___ Stored data

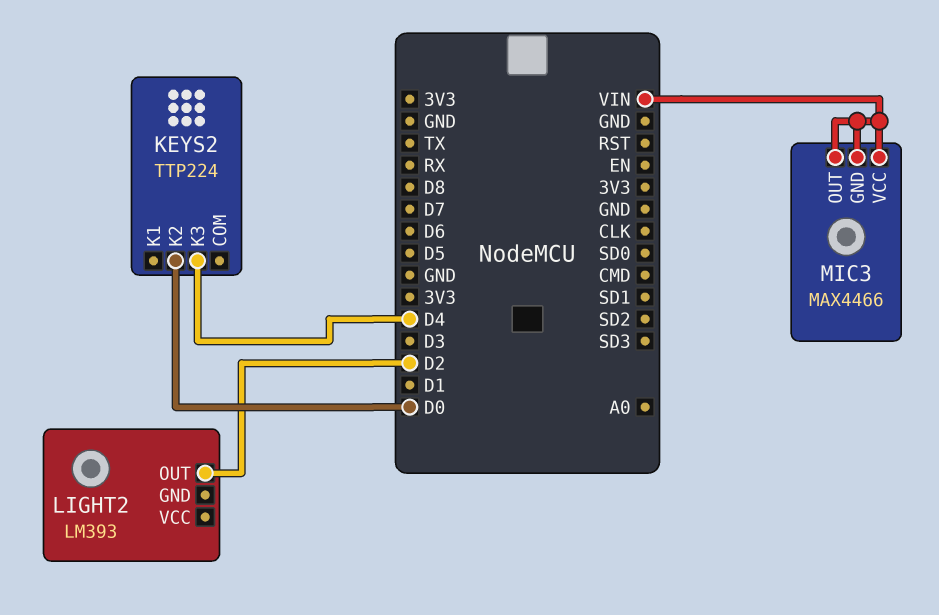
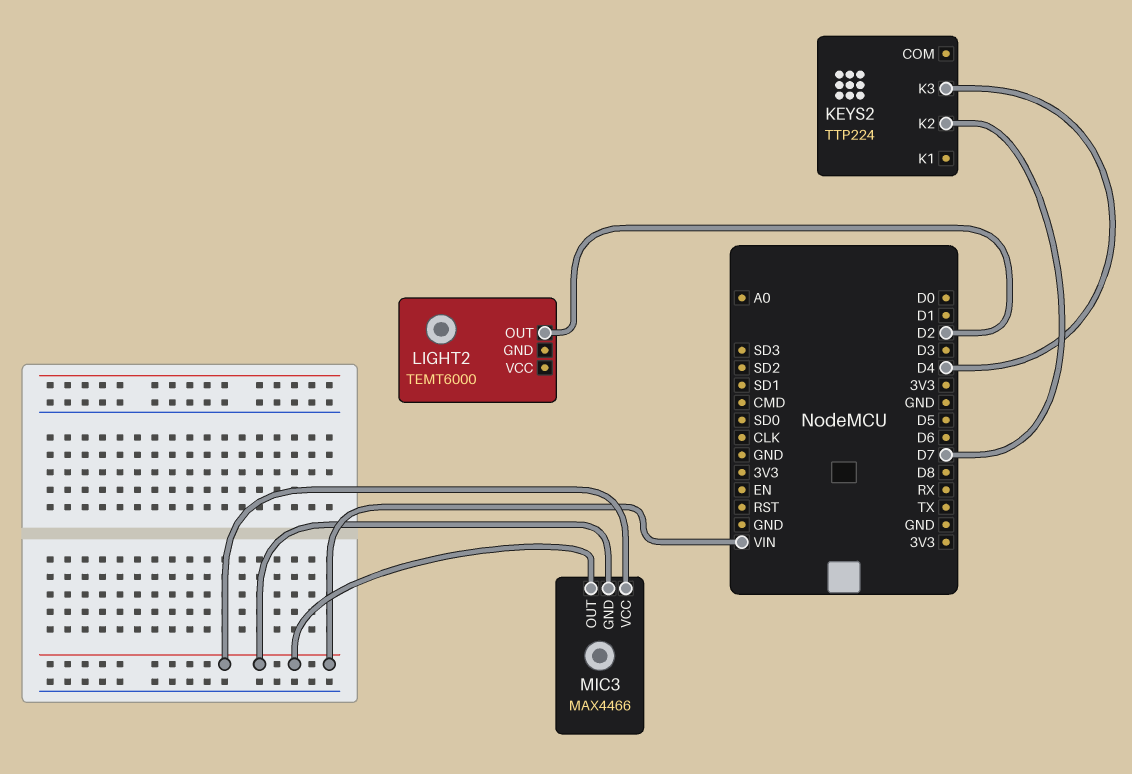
KEYS2 pin K2: D0 -> D7
LIGHT2: LM393 -> TEMT6000

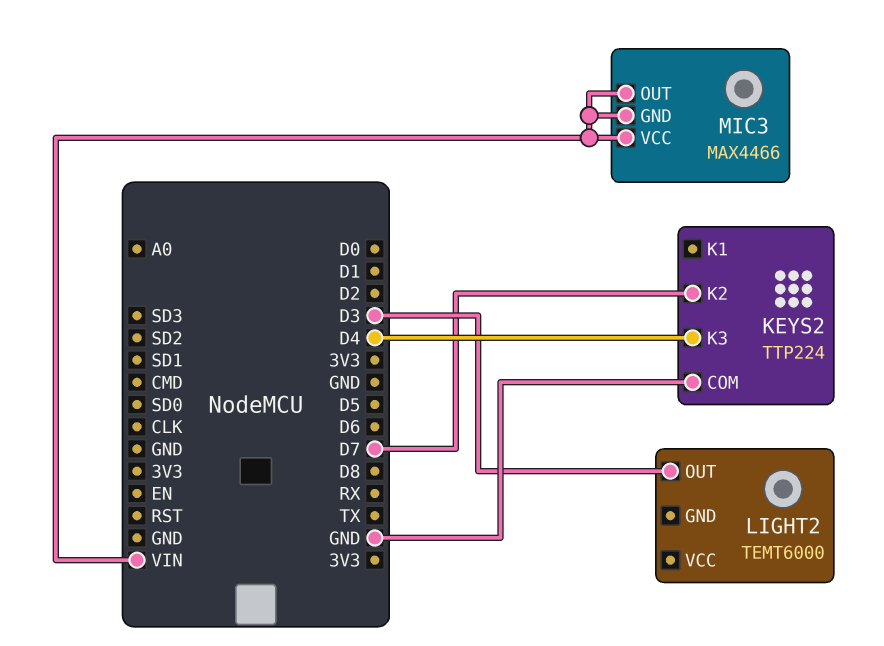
KEYS2 pin COM: none -> GND
LIGHT2 pin OUT: D2 -> D3

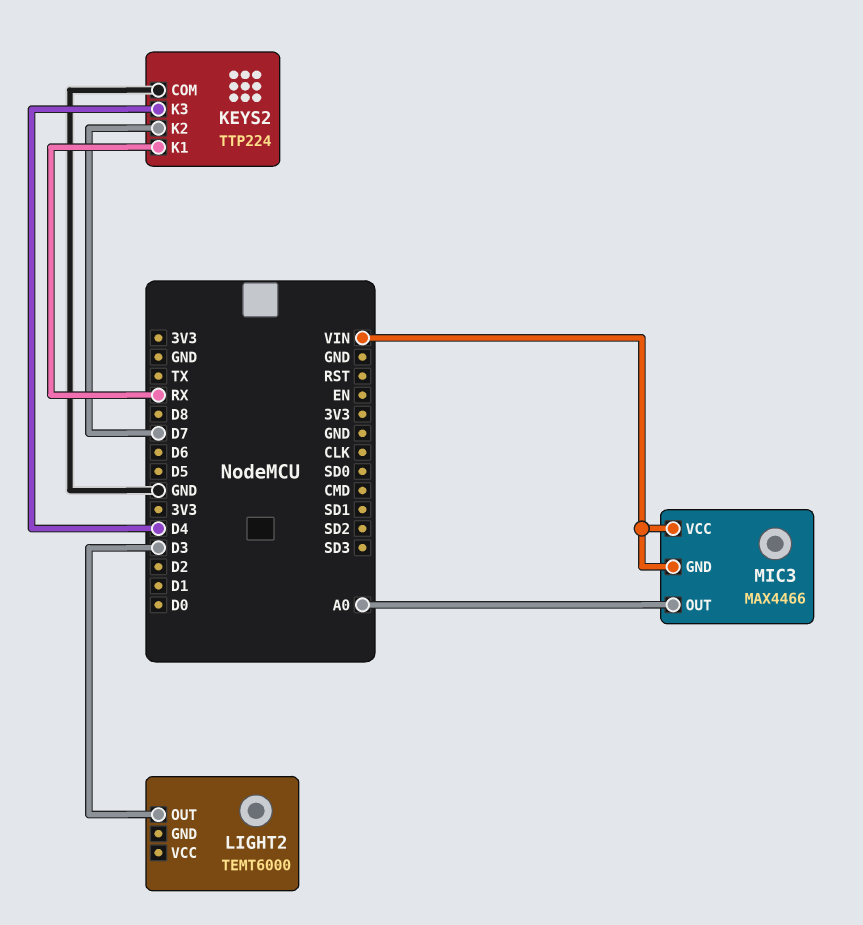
KEYS2 pin K1: none -> RX
MIC3 pin OUT: VIN -> A0

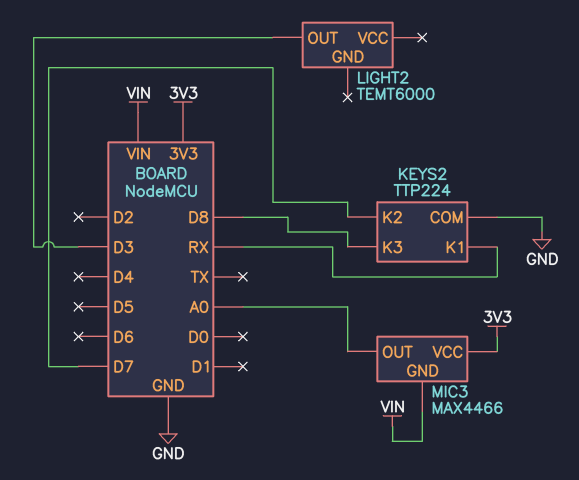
KEYS2 pin K3: D4 -> D8
MIC3 pin VCC: VIN -> 3V3

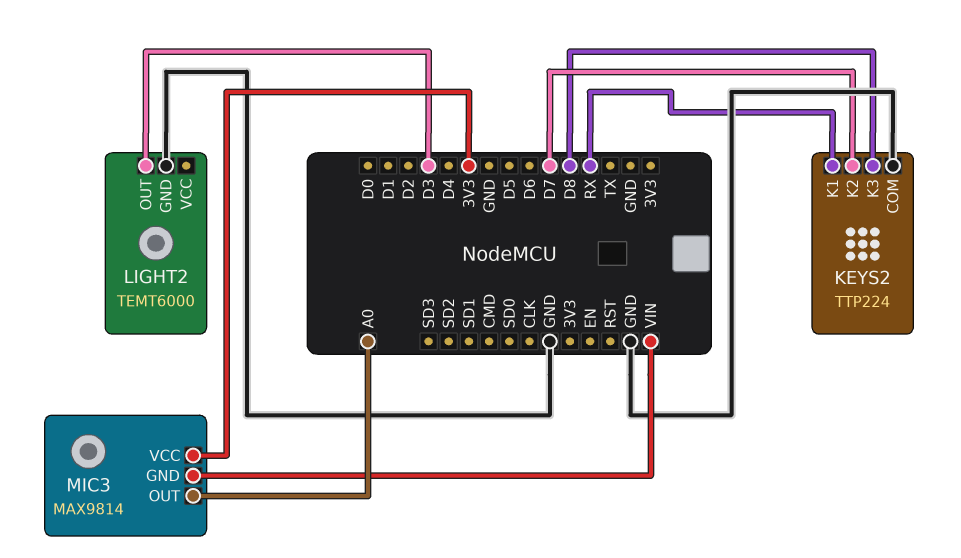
LIGHT2 pin GND: none -> GND
MIC3: MAX4466 -> MAX9814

______

= Task statement =
Check each line above for "none" and state how many match, answering with only the number.

= Written response =
3